*** Opening of Records shown ***

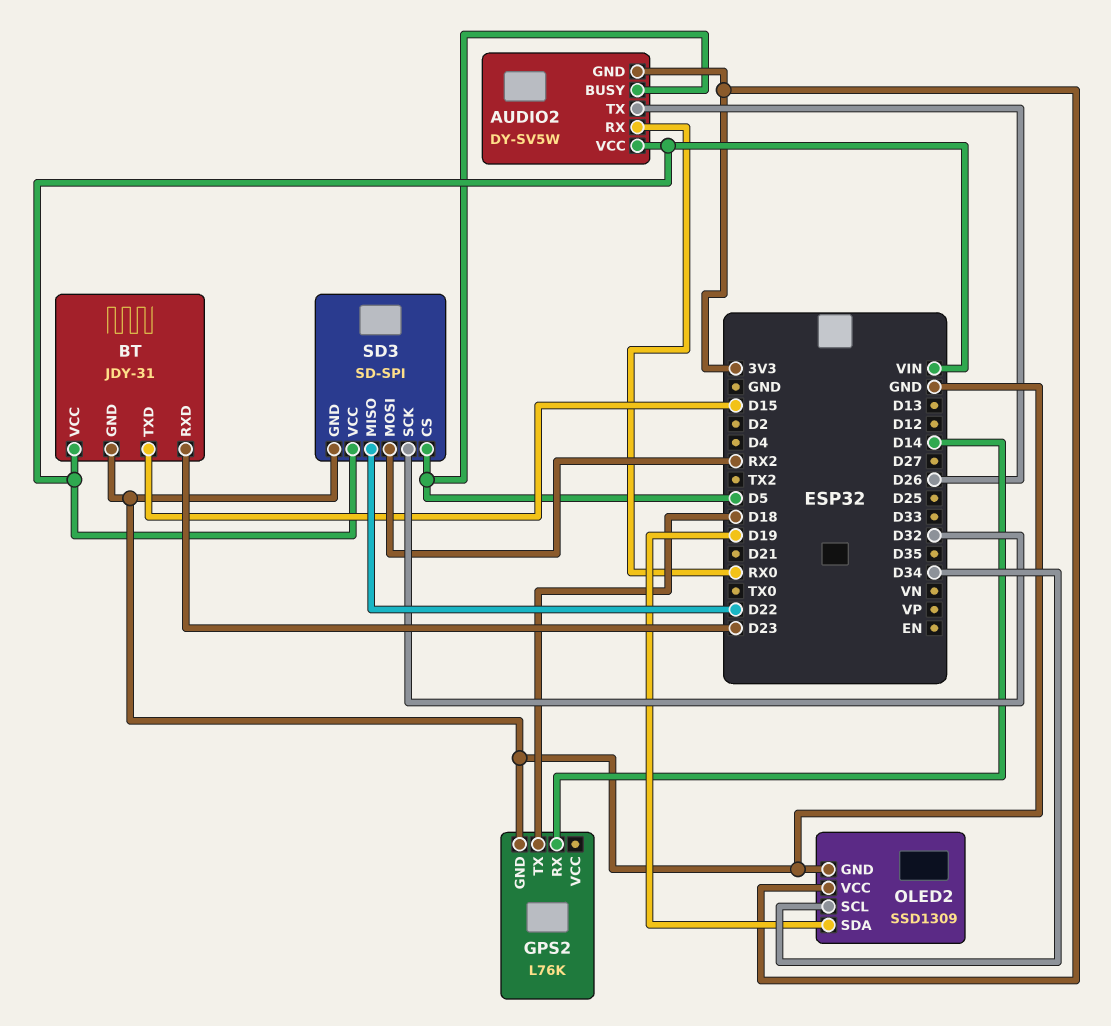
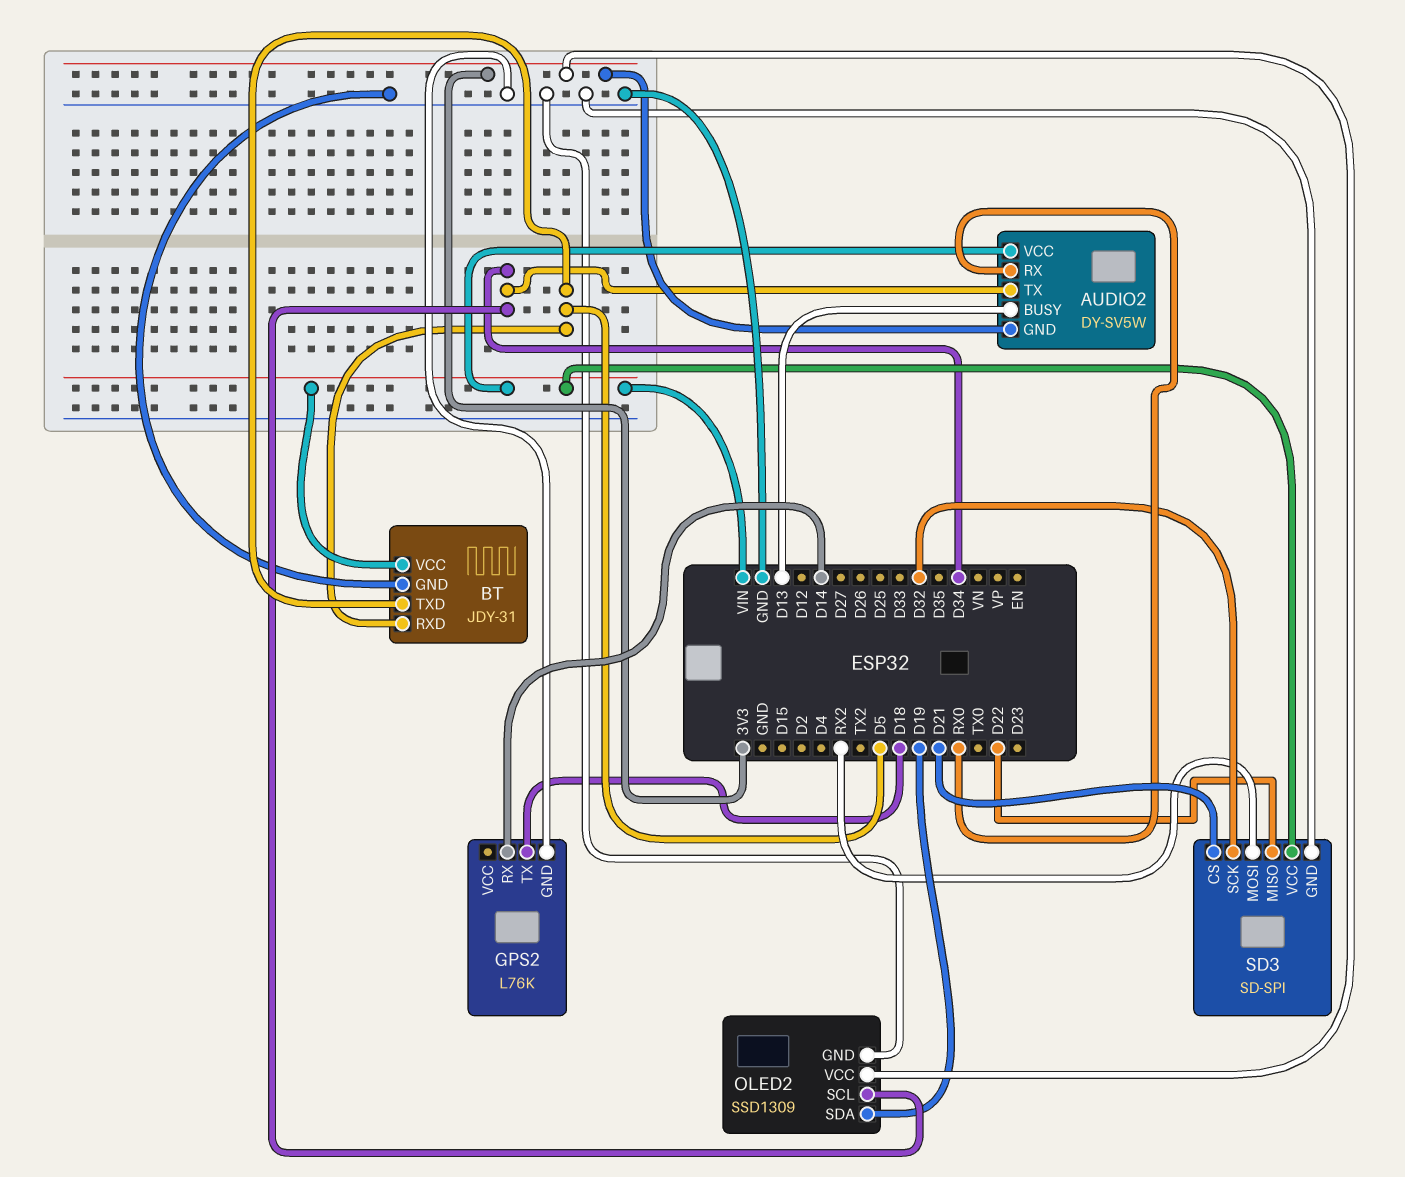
AUDIO2 pin BUSY: D5 -> D13
AUDIO2 pin TX: D26 -> D34
BT pin RXD: D23 -> D5
BT pin TXD: D15 -> D5
SD3 pin CS: D5 -> D21

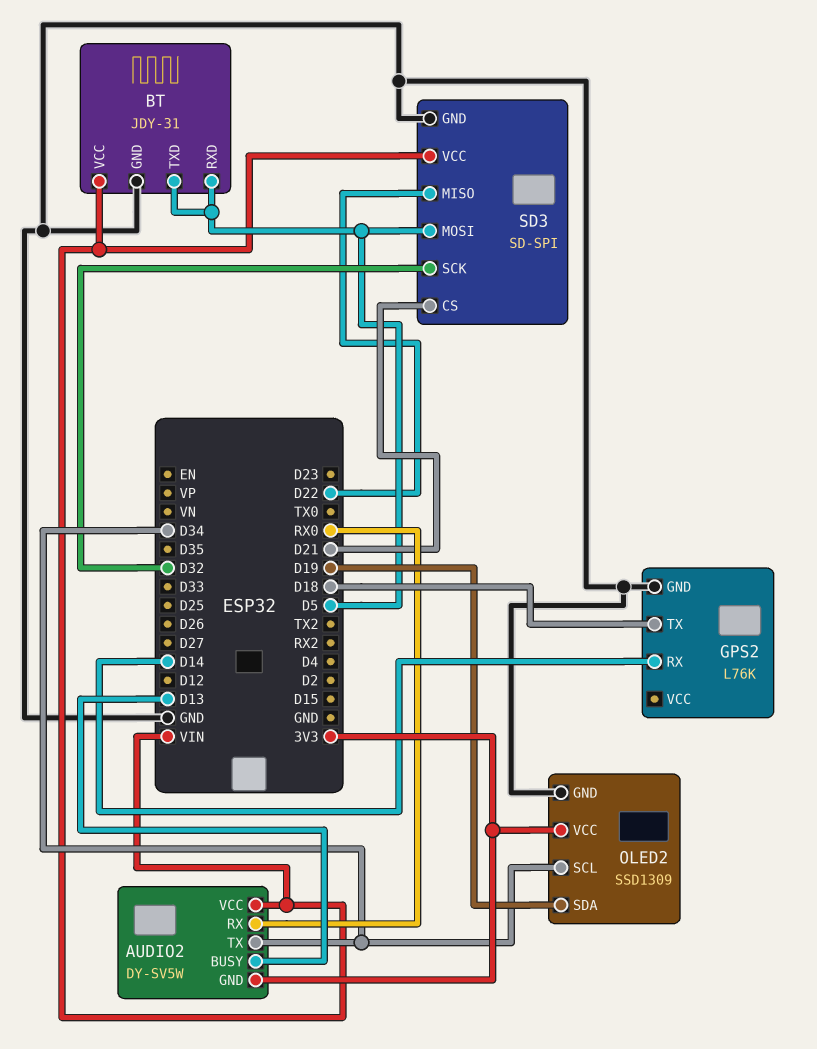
SD3 pin MOSI: RX2 -> D5

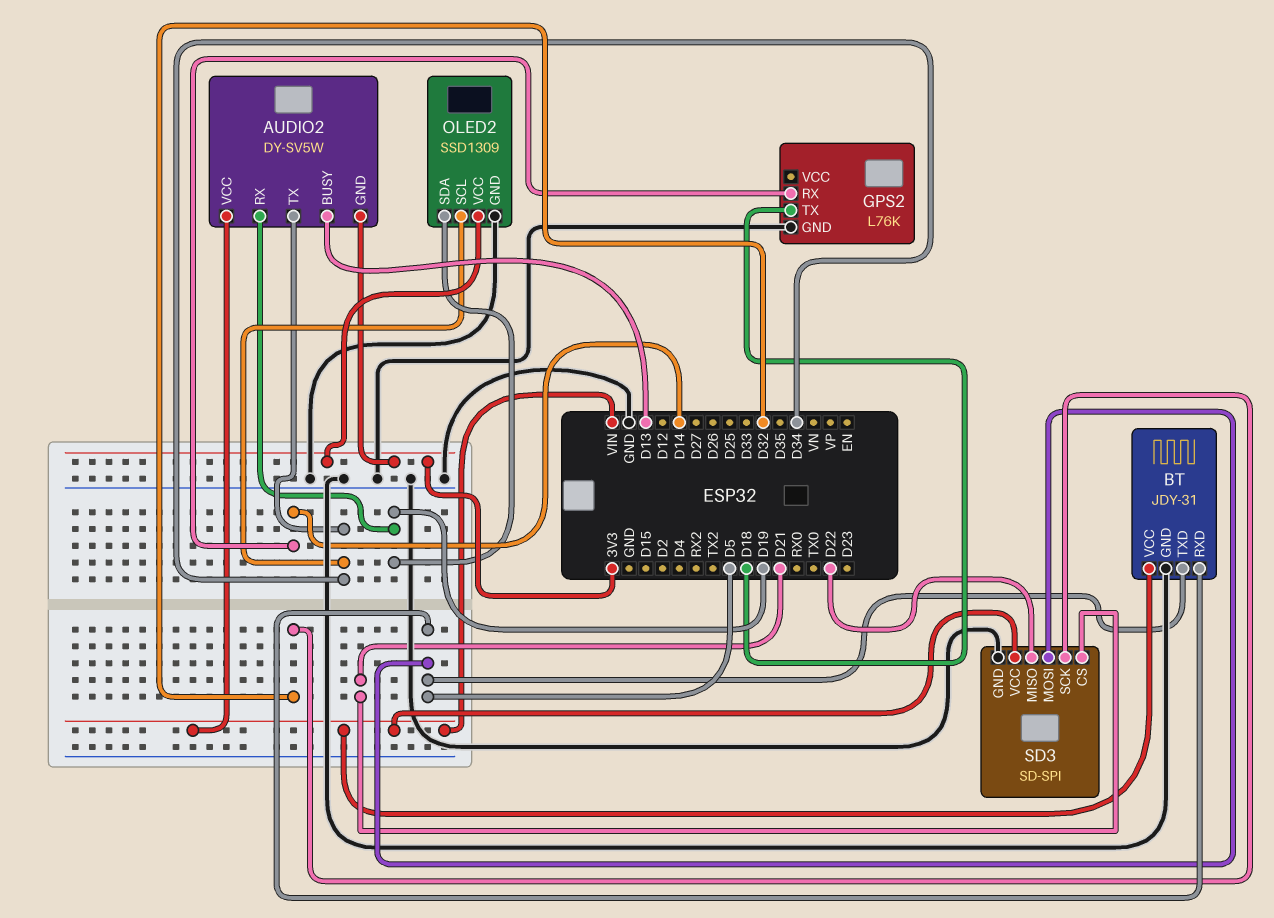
AUDIO2 pin RX: RX0 -> D19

*** Close of Records shown ***

* _What the task requires_
Repeat the records word for word. Leave out whatever pictures they hold.

* _Written answer_
AUDIO2 pin BUSY: D5 -> D13
AUDIO2 pin TX: D26 -> D34
BT pin RXD: D23 -> D5
BT pin TXD: D15 -> D5
SD3 pin CS: D5 -> D21

SD3 pin MOSI: RX2 -> D5

AUDIO2 pin RX: RX0 -> D19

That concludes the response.